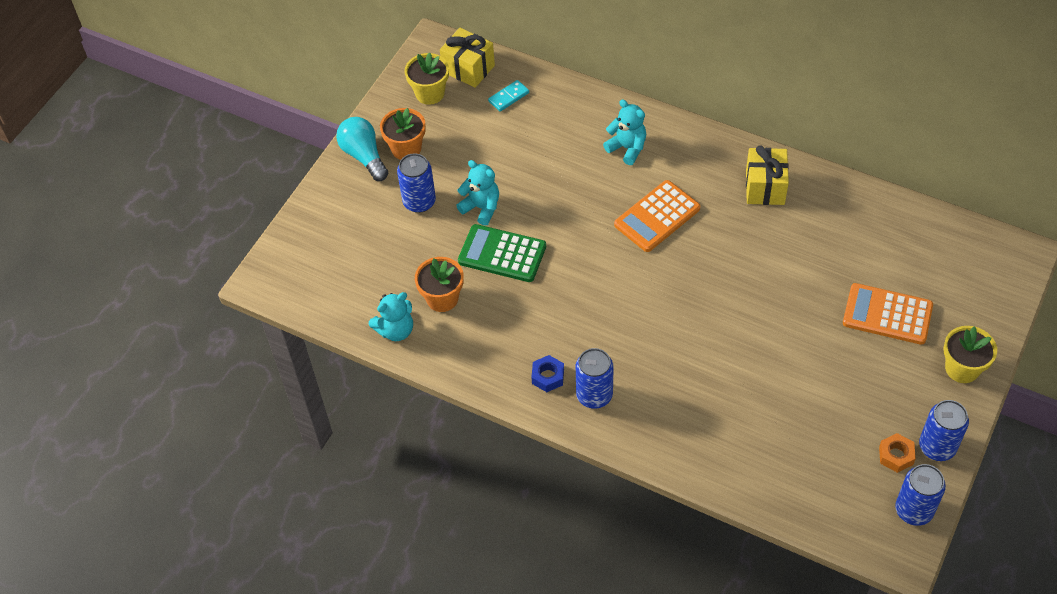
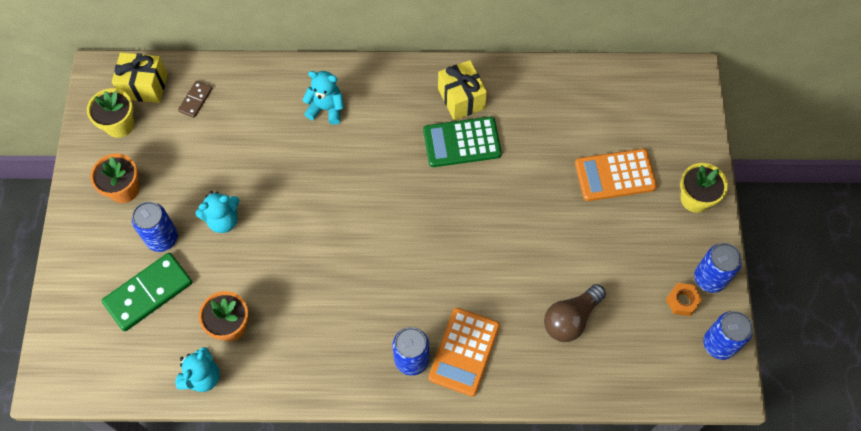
camera: 30 degrees left, 10 degrees up
turquoise light bulb [336,117,388,181] -> none
turquoise teddy bear [456,160,499,226] -> turquoise teddy bear turned 150 degrees clockwise [196,191,240,233]
green calculator [458,224,546,282] -> green calculator moved to [423,117,502,167]
turquoise domino [488,80,529,112] -> brown domino [178,81,212,118]
blue nut [531,355,564,392] -> none
orange calculator [614,180,700,252] -> orange calculator moved to [429,308,500,397]
none -> green domino [102,253,192,331]
none -> brown light bulb [544,284,606,342]

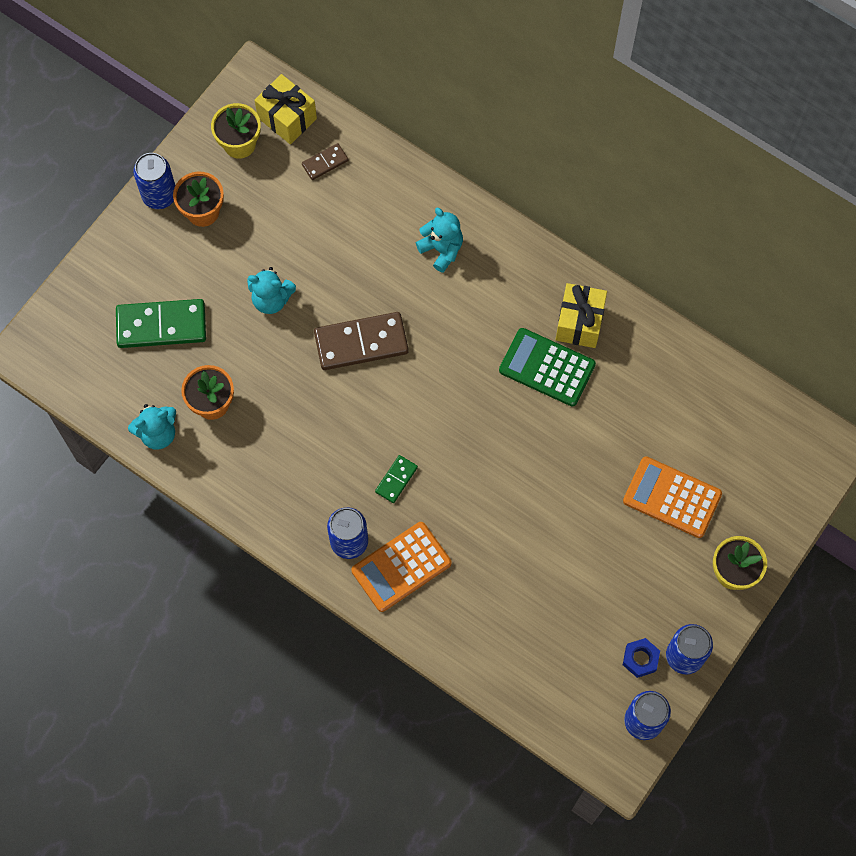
camera: 35 degrees right, 5 degrees up
blue can [132,201,178,252] -> blue can moved to [133,153,175,209]
brown light bulb [544,284,606,342] -> none
orange nut [666,283,702,316] -> blue nut [623,638,660,678]
none -> brown domino [314,312,409,370]
none -> green domino [375,455,418,503]

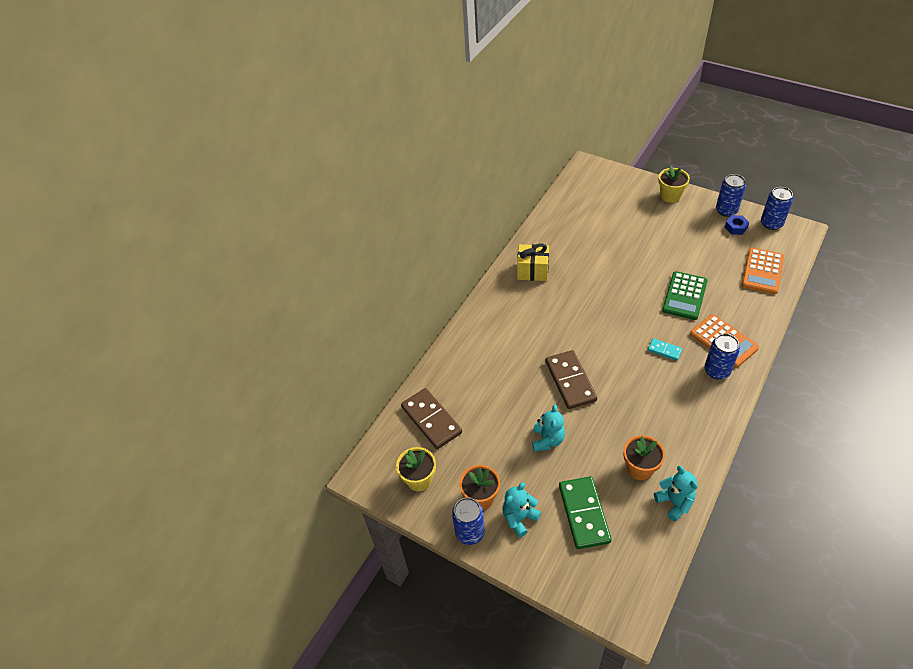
camera: 90 degrees left, 20 degrees down
yellow gift [255,74,317,144] -> none
brown domino [302,143,348,180] -> brown domino [401,388,462,449], size x1.99
green domino [375,455,418,503] -> turquoise domino [648,338,682,361]
turquoise teddy bear [415,208,463,273] -> turquoise teddy bear moved to [502,482,541,538]
green calculator [499,328,596,406] -> green calculator moved to [662,271,708,320]
orange calculator [623,456,722,538] -> orange calculator moved to [742,248,784,294]

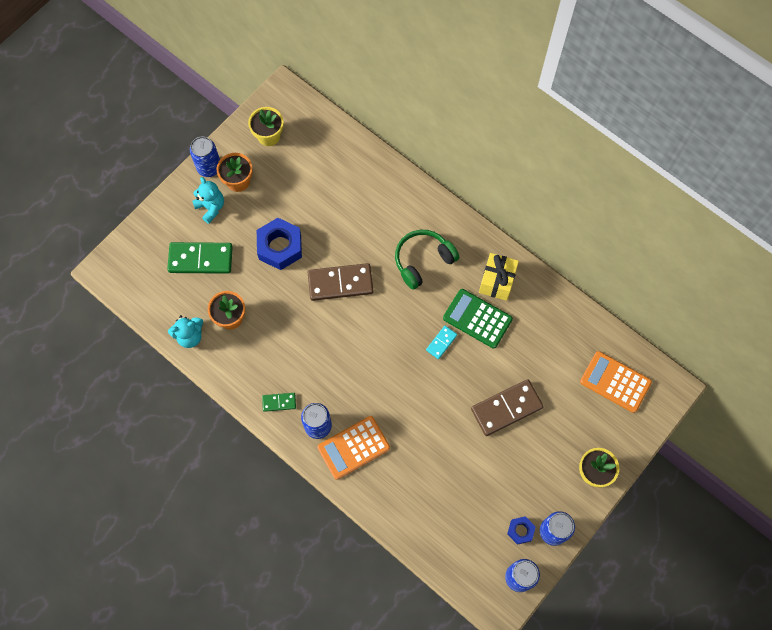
camera: 95 degrees right, 20 degrees up
brown domino [401,388,462,449] -> brown domino moved to [471,379,544,436]
turquoise teddy bear [532,405,565,452] -> blue nut [257,218,302,270]
turquoise domino [648,338,682,361] -> turquoise domino moved to [426,326,457,359]
green calculator [662,271,708,320] -> green calculator moved to [443,289,513,348]
orange calculator [742,248,784,294] -> orange calculator moved to [580,351,652,413]
none -> green domino [262,393,296,412]
none -> green headphones [395,230,459,290]

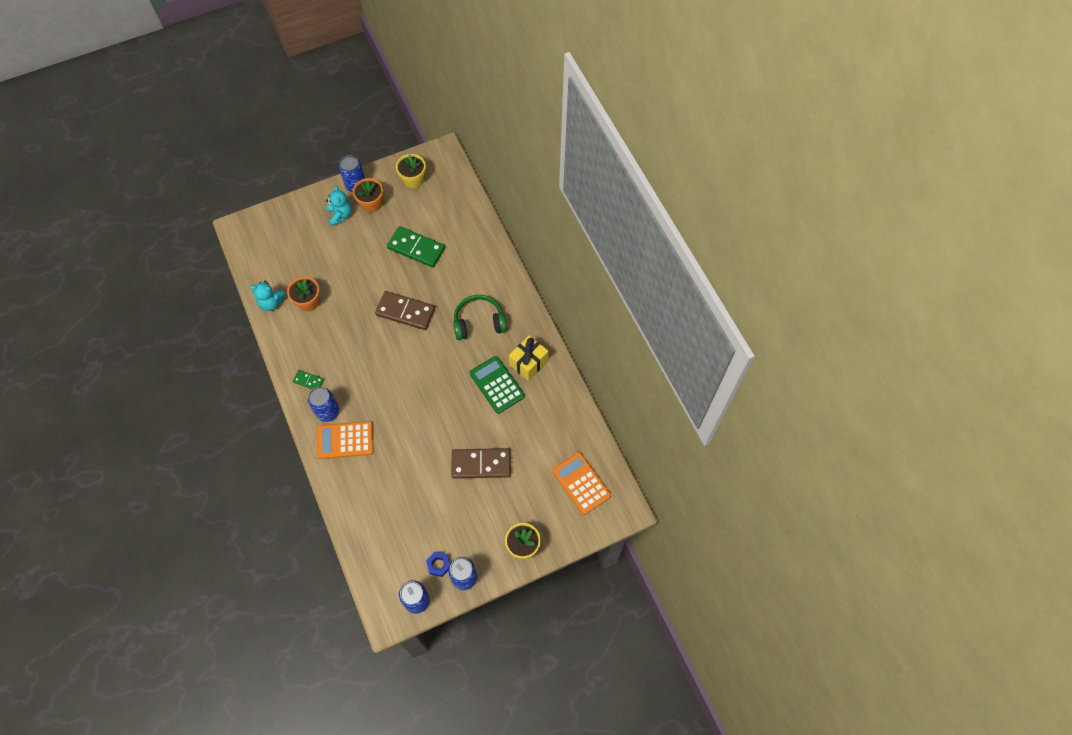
camera: 25 degrees right, 5 degrees down
green domino [167,242,233,274] -> green domino moved to [387,226,445,268]
blue nut [257,218,302,270] -> none
turquoise domino [426,326,457,359] -> none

------

**ASSIGNED TASK**
Every line of the records containing the word "left" must appear in the answer.

**SOLVED EXERCISE**
camera: 30 degrees left, 10 degrees up
camera: 90 degrees left, 20 degrees down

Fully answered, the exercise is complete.